**WORK REQUIRED:** For the entries below, copy exactly the line that contains "Calculator: [138,123,379,314] ->" through the line that contains "Forecast 2: [531,322,565,349]", both ends included, and exclude all pictures.
*** Opening of DATASET CONTENT ***
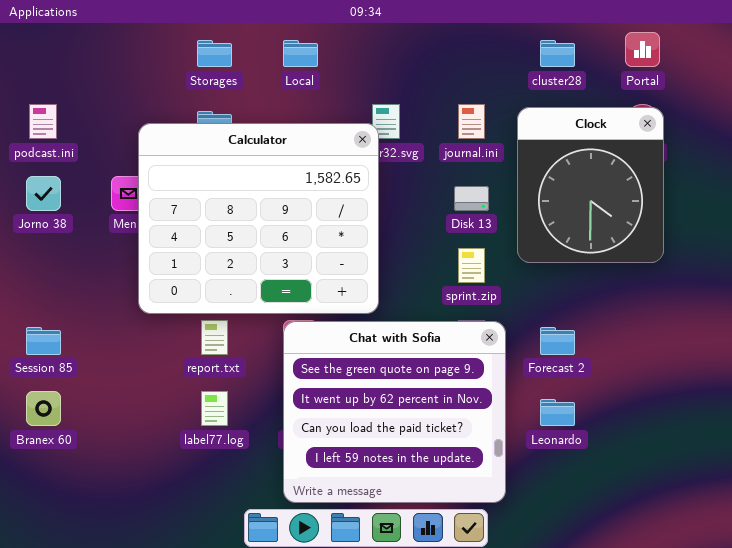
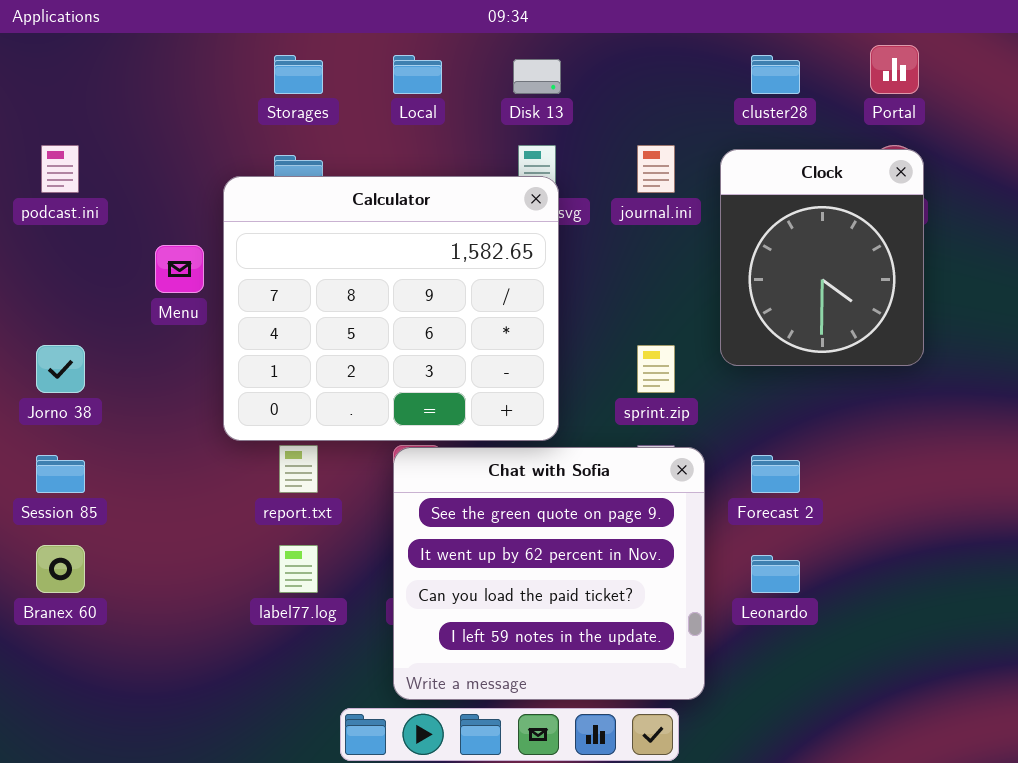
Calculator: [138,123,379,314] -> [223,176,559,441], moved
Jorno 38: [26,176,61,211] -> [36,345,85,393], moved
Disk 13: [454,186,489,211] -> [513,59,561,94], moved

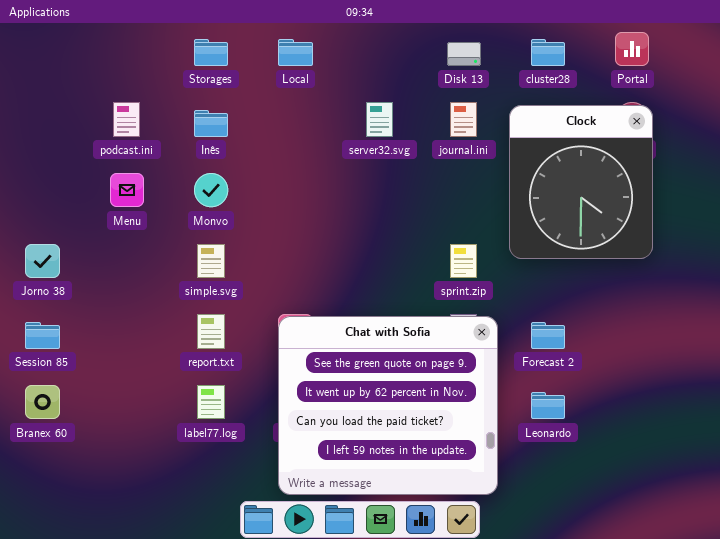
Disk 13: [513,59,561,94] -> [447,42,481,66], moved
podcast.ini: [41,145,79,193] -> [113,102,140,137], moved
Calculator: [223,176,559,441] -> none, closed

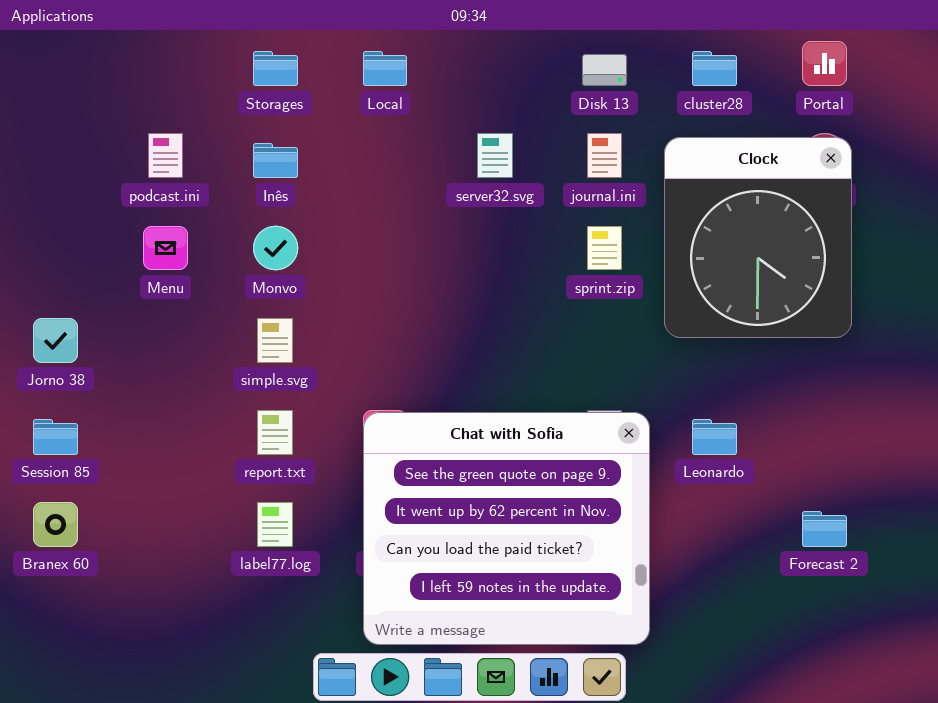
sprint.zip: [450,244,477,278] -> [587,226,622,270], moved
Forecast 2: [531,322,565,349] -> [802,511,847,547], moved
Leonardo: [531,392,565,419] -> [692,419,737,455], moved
*** Close of DATASET CONTENT ***
*** Opening of DATASET CONTENT ***
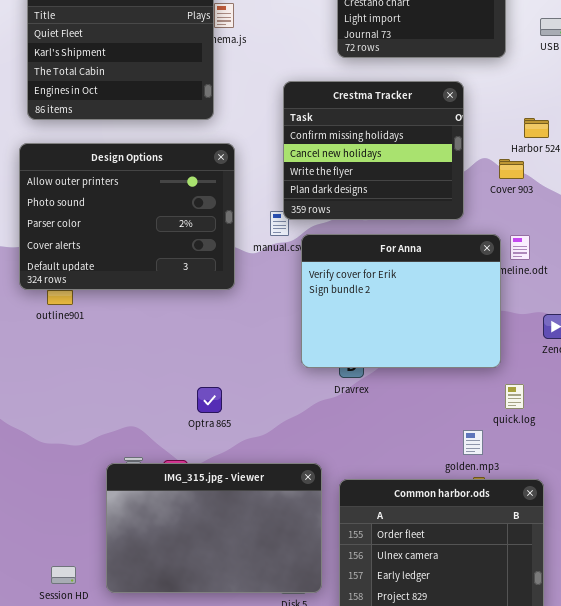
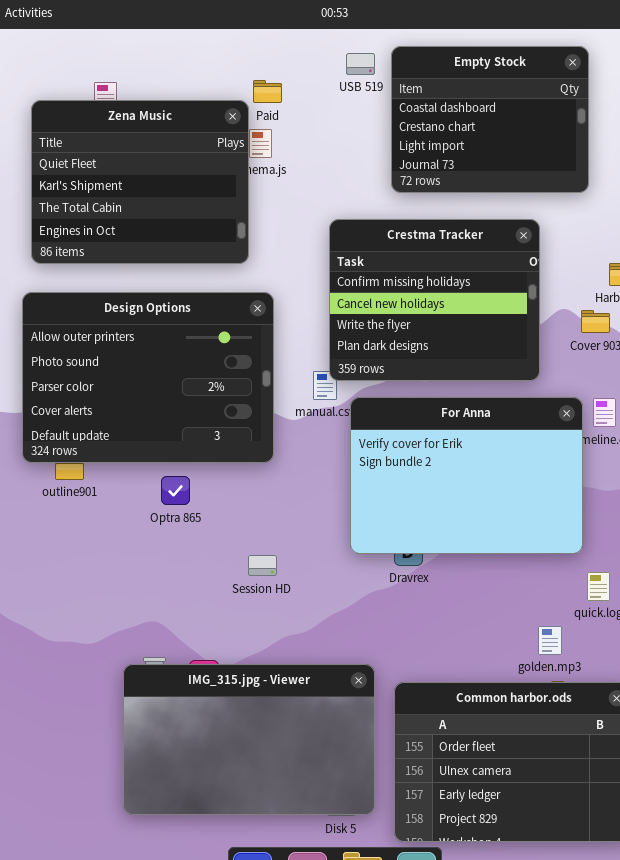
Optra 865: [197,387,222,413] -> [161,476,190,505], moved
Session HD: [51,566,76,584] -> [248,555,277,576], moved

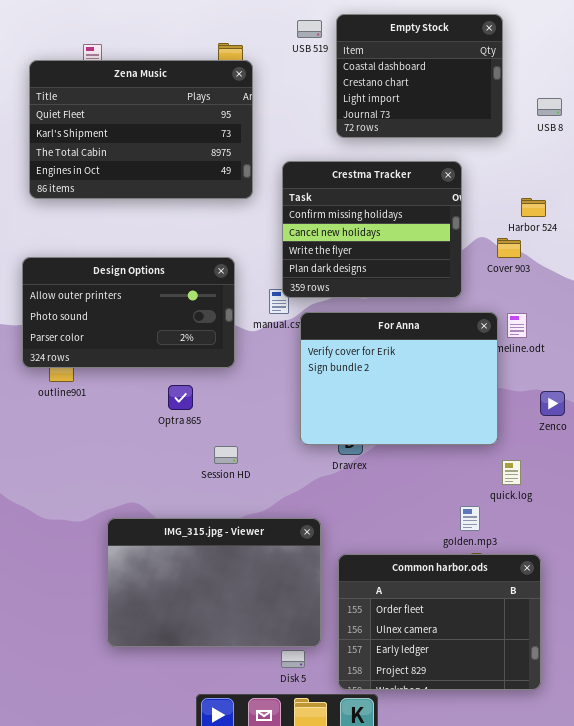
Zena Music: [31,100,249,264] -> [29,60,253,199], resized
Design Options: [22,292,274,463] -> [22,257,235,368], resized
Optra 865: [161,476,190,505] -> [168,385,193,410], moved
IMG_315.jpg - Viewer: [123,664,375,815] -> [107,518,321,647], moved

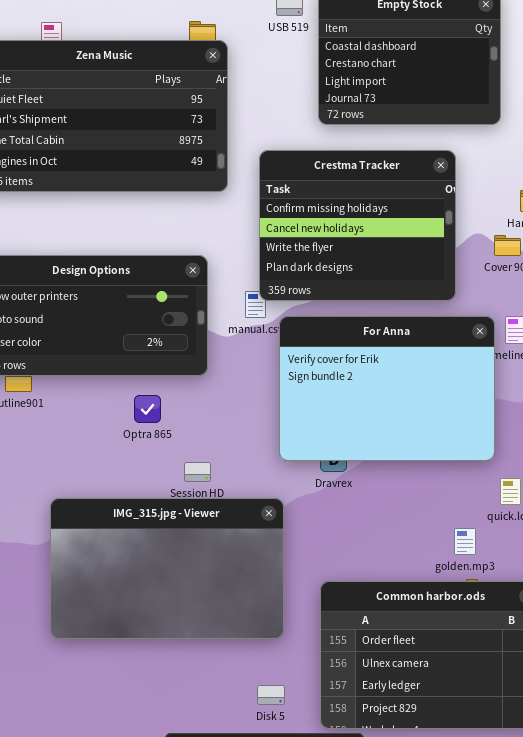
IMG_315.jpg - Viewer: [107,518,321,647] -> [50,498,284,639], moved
*** Close of DATASET CONTENT ***
**ANSWER TO THIS PROBLEM:**
Calculator: [138,123,379,314] -> [223,176,559,441], moved
Jorno 38: [26,176,61,211] -> [36,345,85,393], moved
Disk 13: [454,186,489,211] -> [513,59,561,94], moved

Disk 13: [513,59,561,94] -> [447,42,481,66], moved
podcast.ini: [41,145,79,193] -> [113,102,140,137], moved
Calculator: [223,176,559,441] -> none, closed

sprint.zip: [450,244,477,278] -> [587,226,622,270], moved
Forecast 2: [531,322,565,349] -> [802,511,847,547], moved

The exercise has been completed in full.